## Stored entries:
------------------------------------

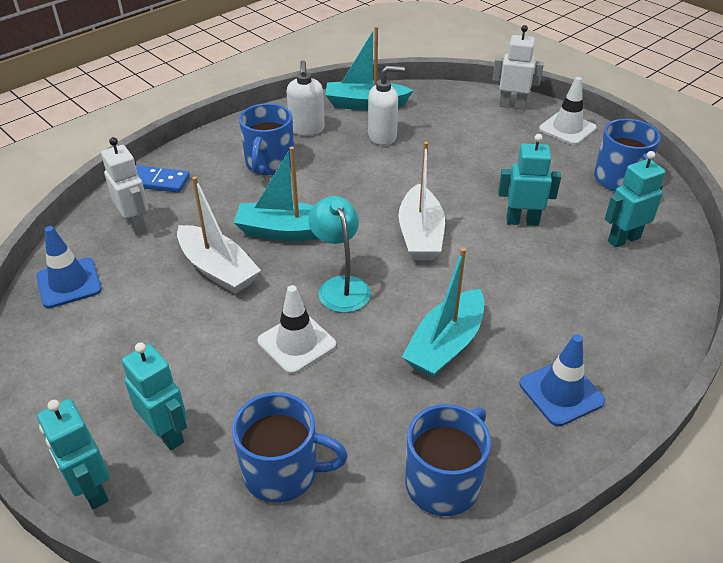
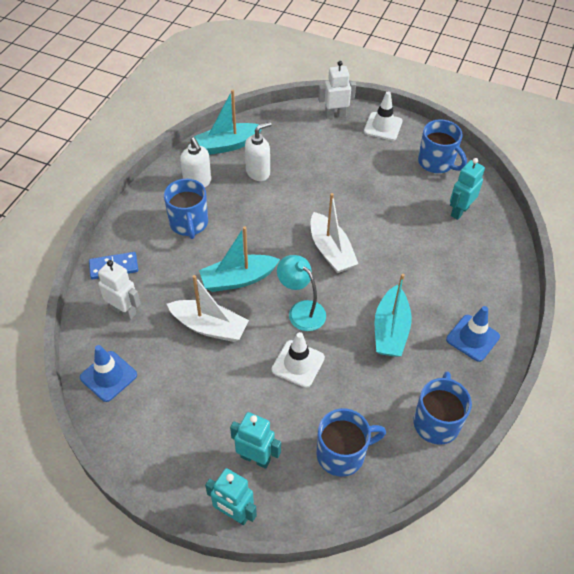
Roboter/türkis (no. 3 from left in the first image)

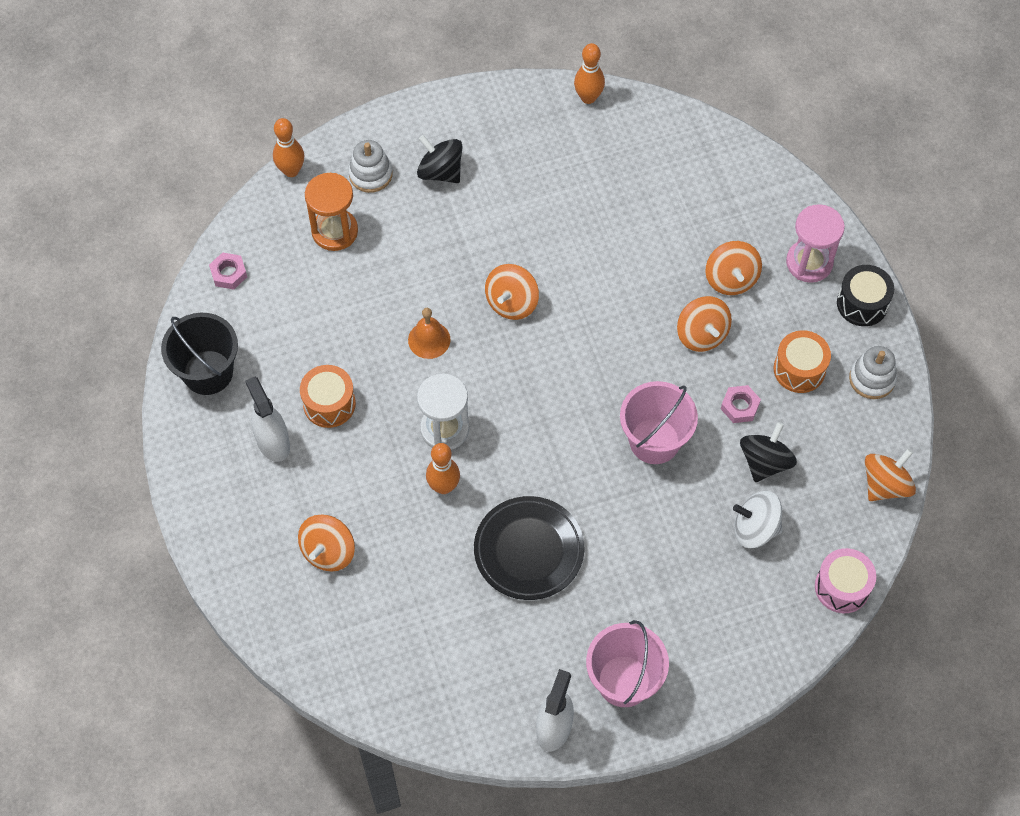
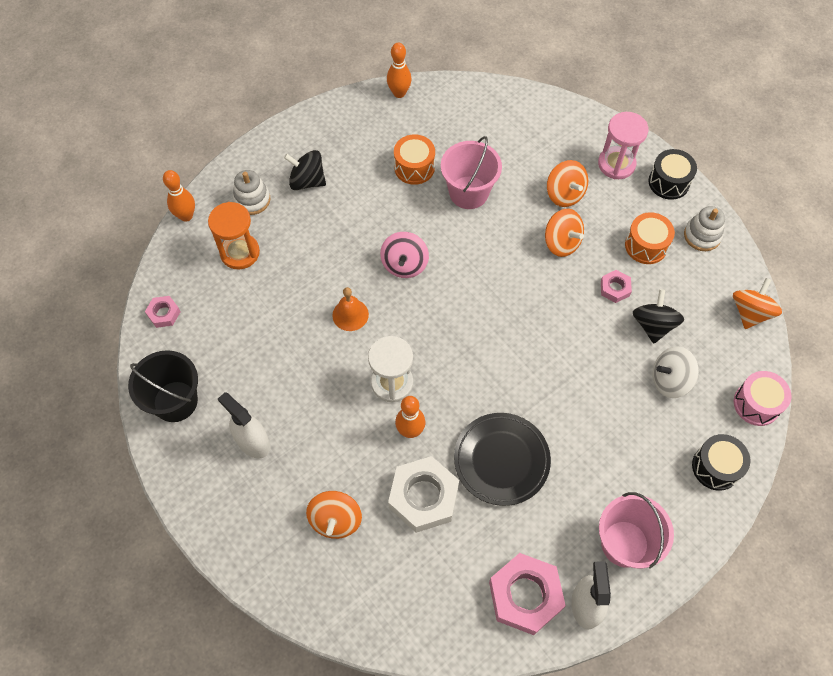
Kreisel/rosa
Trommel/orange (no. 1 from left)
Eimer/rosa (no. 1 from left)
Trommel/schwarz (no. 2 from left)
Sechskantmutter/weiß
Sechskantmutter/rosa (no. 2 from left)

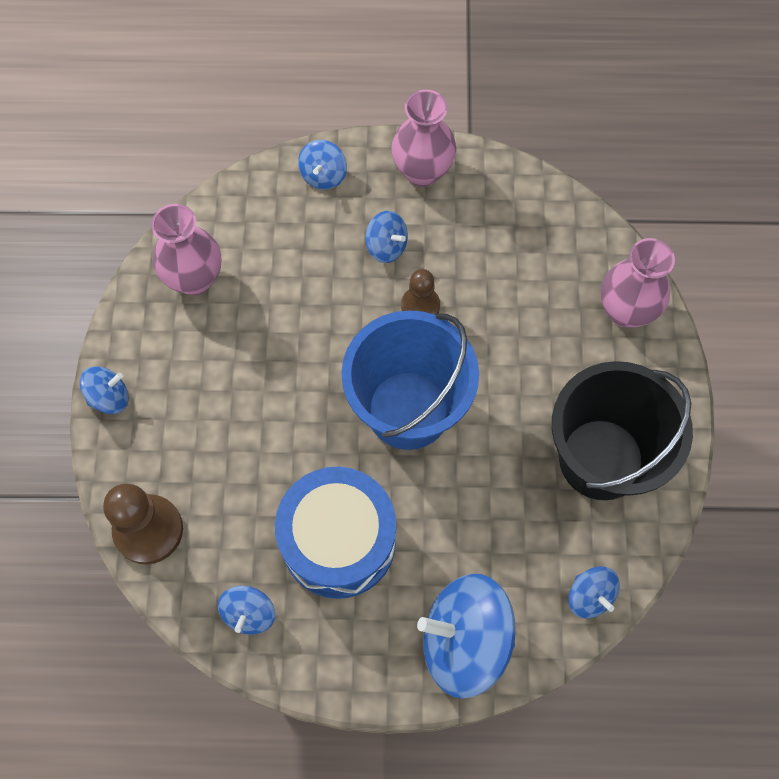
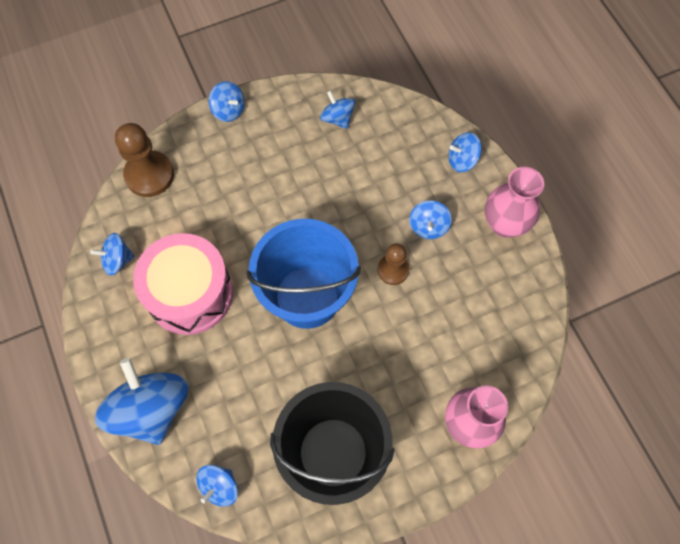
Kreisel/blau (no. 5 from left)
Trommel/rosa

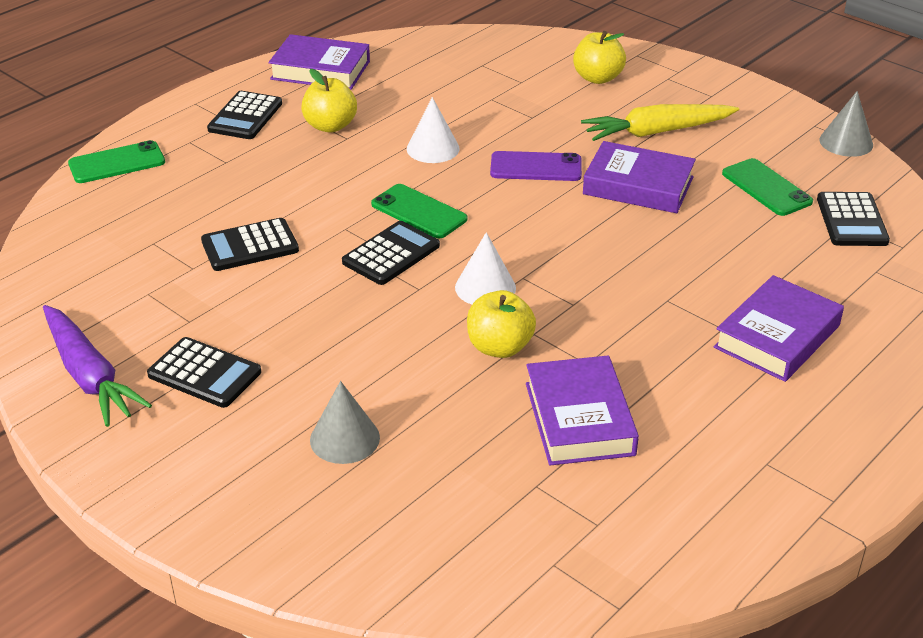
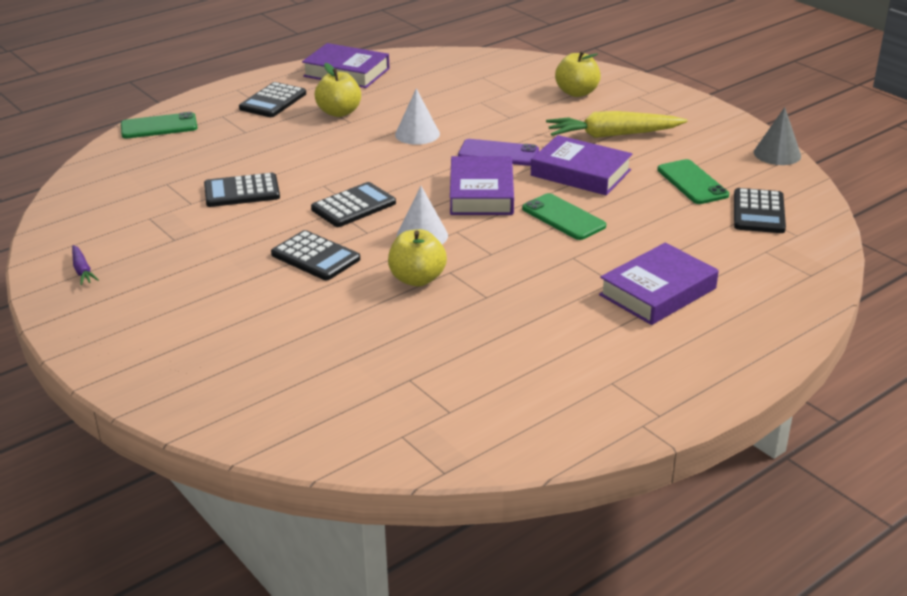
Handy/grün (no. 2 from left)
Karotte/lila
Taschenrechner/schwarz (no. 3 from left)
Buch/lila (no. 2 from left)
Kegel/grau (no. 1 from left in the first image)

------------------------------------

Nothing but the lines from the one holding "Kreisel/rosa" through the final line of the records above belongs in the answer, each retyped exactly; omit the pictures.

Kreisel/rosa
Trommel/orange (no. 1 from left)
Eimer/rosa (no. 1 from left)
Trommel/schwarz (no. 2 from left)
Sechskantmutter/weiß
Sechskantmutter/rosa (no. 2 from left)

Kreisel/blau (no. 5 from left)
Trommel/rosa

Handy/grün (no. 2 from left)
Karotte/lila
Taschenrechner/schwarz (no. 3 from left)
Buch/lila (no. 2 from left)
Kegel/grau (no. 1 from left in the first image)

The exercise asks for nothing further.